SUPPLIED DATA –
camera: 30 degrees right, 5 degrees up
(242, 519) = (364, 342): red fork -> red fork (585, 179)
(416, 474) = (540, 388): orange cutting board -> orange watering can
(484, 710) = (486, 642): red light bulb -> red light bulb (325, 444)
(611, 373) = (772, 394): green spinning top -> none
==
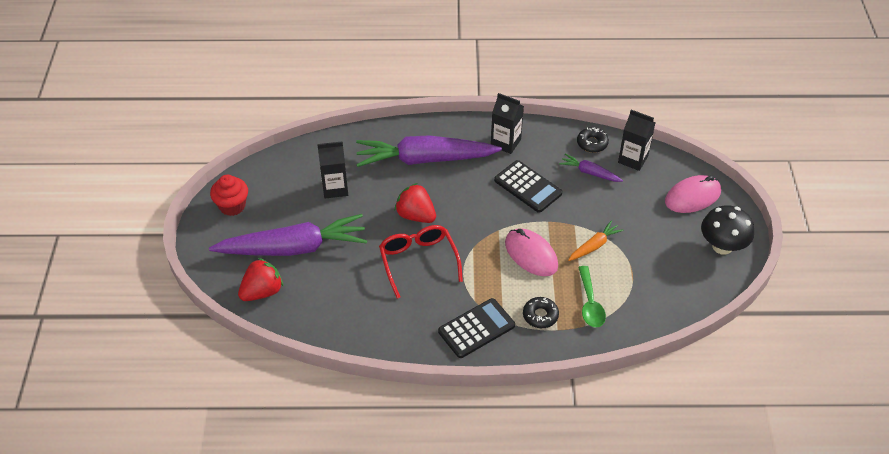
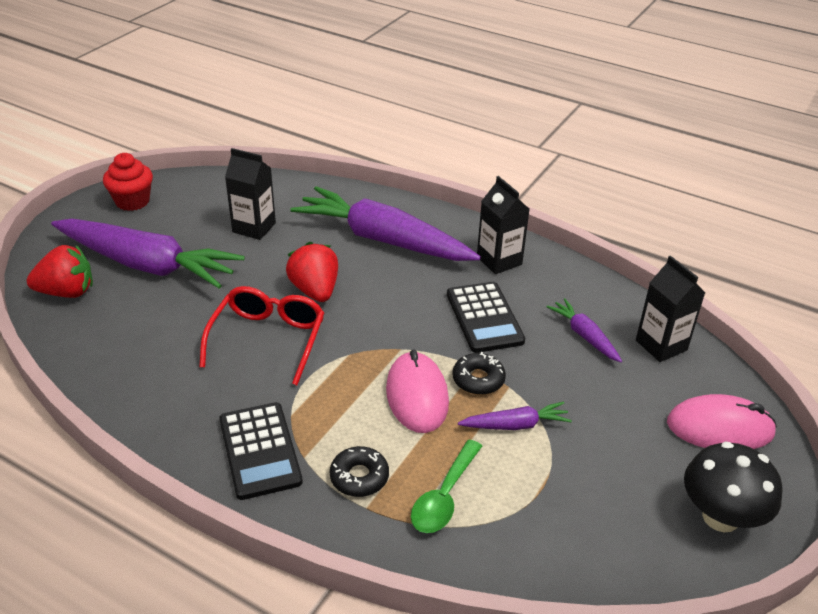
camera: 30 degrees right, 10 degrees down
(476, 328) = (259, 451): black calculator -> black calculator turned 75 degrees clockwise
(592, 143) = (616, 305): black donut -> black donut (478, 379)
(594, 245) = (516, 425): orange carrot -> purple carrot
...
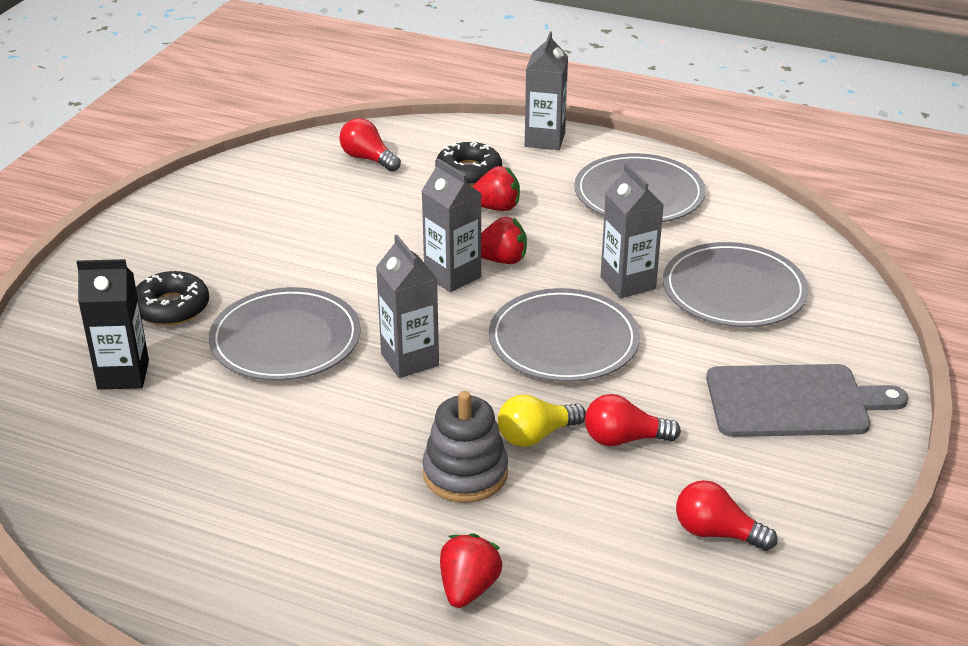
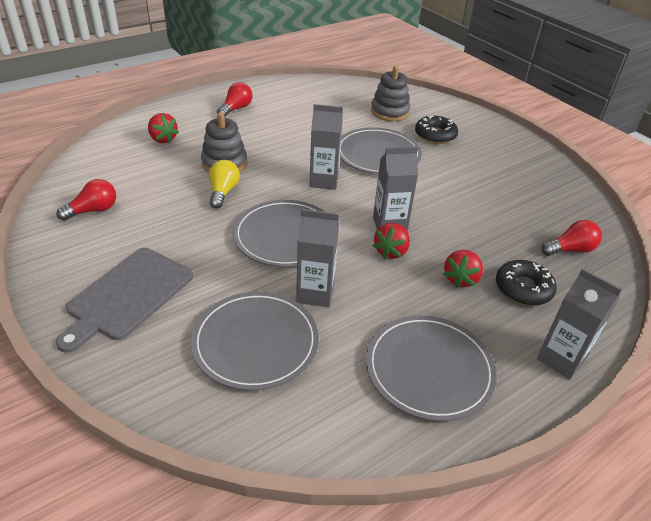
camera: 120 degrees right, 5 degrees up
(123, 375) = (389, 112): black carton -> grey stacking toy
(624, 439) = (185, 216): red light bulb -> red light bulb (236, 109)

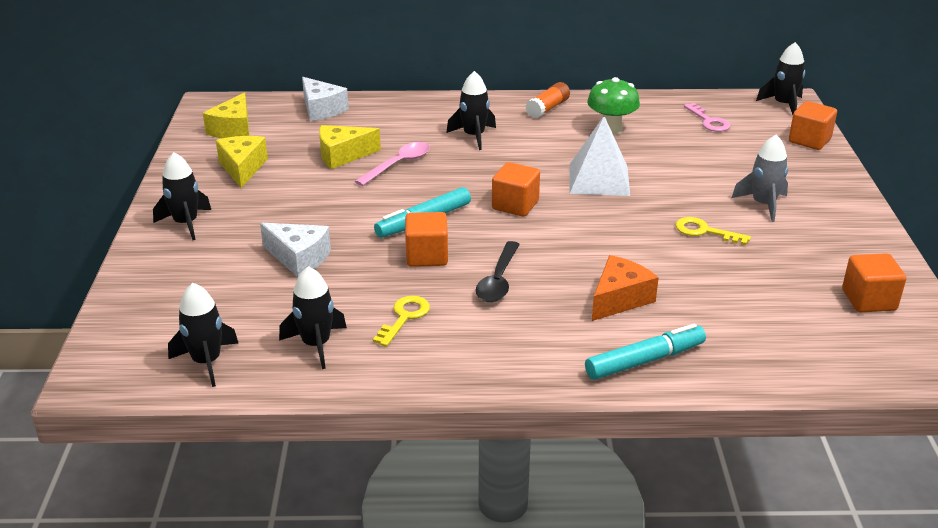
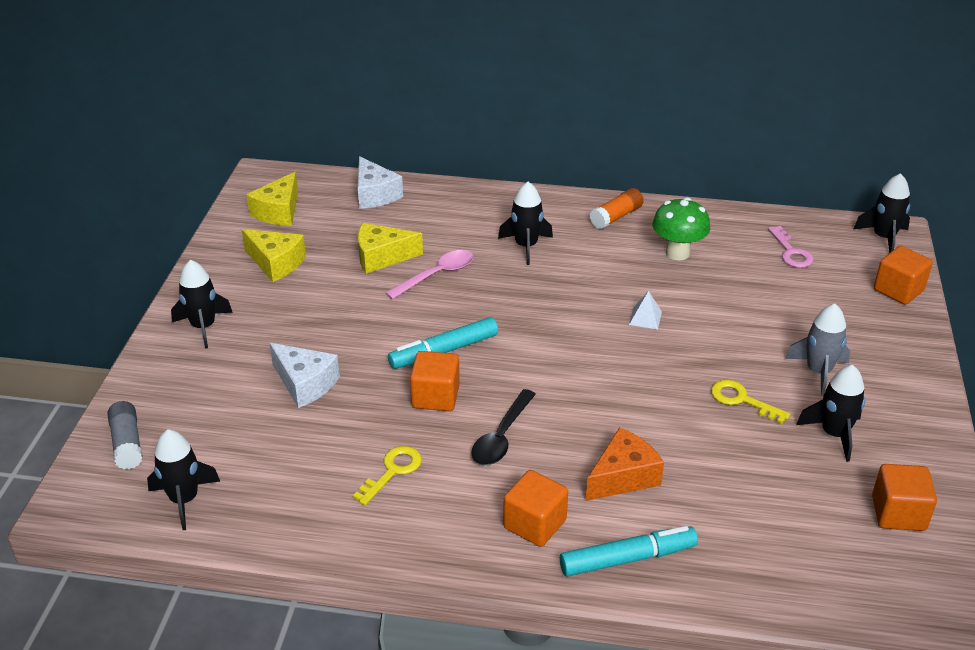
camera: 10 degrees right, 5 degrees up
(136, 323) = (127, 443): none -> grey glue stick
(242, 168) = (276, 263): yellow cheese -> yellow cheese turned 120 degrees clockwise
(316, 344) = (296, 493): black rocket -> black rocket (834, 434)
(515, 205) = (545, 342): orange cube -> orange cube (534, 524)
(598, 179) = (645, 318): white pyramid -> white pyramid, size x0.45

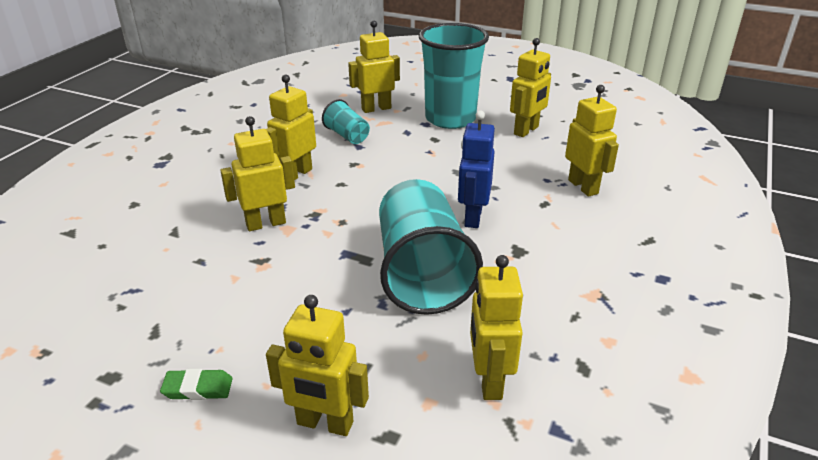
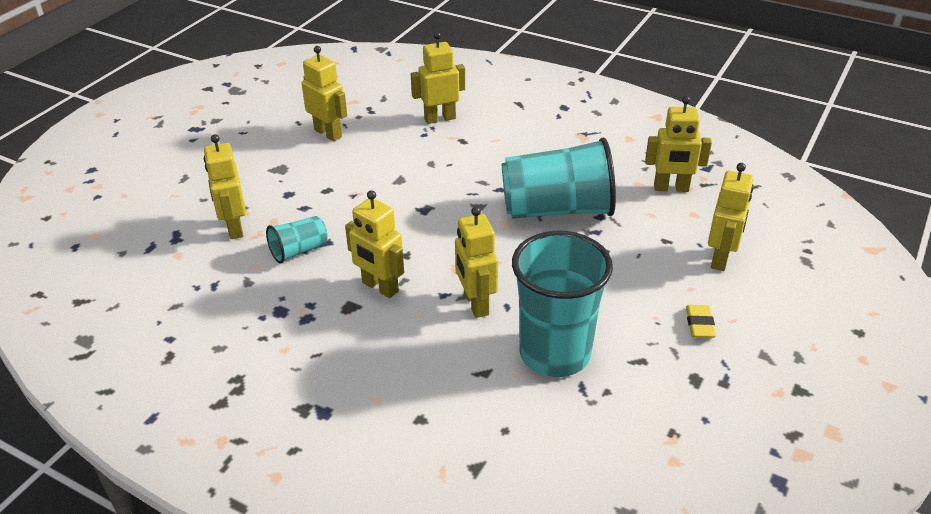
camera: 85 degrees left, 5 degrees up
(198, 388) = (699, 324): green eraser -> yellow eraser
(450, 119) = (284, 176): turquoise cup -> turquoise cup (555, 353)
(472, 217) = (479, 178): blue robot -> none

EXERCISE – Scan the listing above for the line that has "(592, 143) = (616, 305): black", then copy exactly from that line through the line that has "(594, 245) = (516, 425): orange".

SOLUTION TO THE EXERCISE –
(592, 143) = (616, 305): black donut -> black donut (478, 379)
(594, 245) = (516, 425): orange carrot -> purple carrot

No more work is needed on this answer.